TASK STATEMENT:
Please transcribe the data below in full. Omit any picture you find in it.

PROVIDED RECORDS:
== == ==
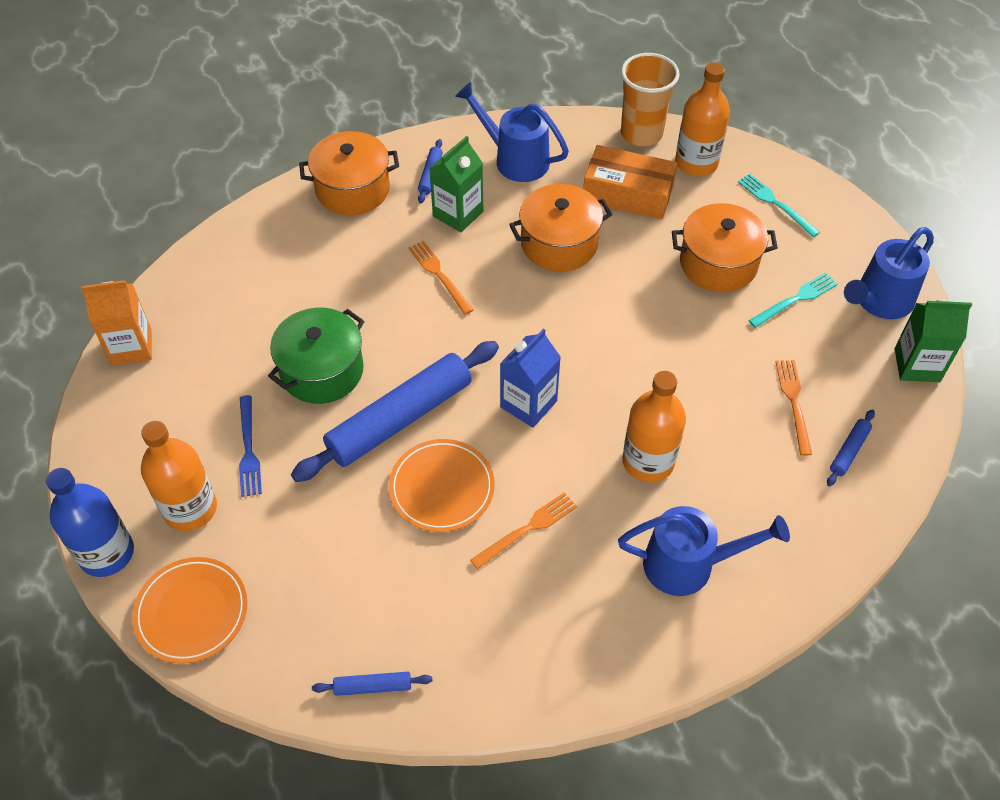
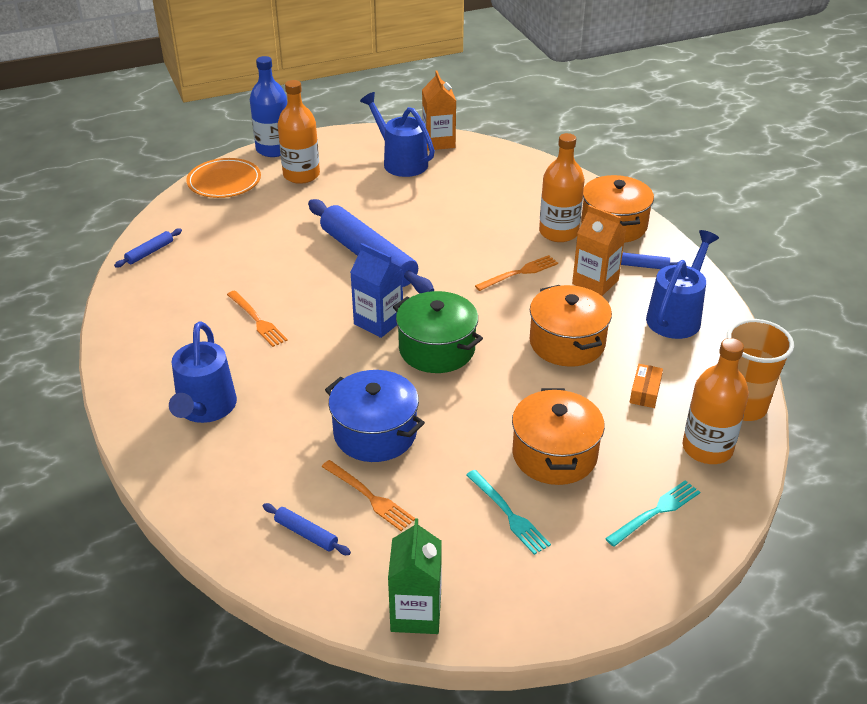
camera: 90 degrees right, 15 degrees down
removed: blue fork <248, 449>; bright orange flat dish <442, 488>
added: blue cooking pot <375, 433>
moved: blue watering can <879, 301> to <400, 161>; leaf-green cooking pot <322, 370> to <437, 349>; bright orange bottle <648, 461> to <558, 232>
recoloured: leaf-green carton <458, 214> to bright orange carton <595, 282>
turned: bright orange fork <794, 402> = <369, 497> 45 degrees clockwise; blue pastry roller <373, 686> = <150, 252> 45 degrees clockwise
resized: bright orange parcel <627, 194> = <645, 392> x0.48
== == ==
SOLUTION:
camera: 90 degrees right, 15 degrees down
removed: blue fork <248, 449>; bright orange flat dish <442, 488>
added: blue cooking pot <375, 433>
moved: blue watering can <879, 301> to <400, 161>; leaf-green cooking pot <322, 370> to <437, 349>; bright orange bottle <648, 461> to <558, 232>
recoloured: leaf-green carton <458, 214> to bright orange carton <595, 282>
turned: bright orange fork <794, 402> = <369, 497> 45 degrees clockwise; blue pastry roller <373, 686> = <150, 252> 45 degrees clockwise
resized: bright orange parcel <627, 194> = <645, 392> x0.48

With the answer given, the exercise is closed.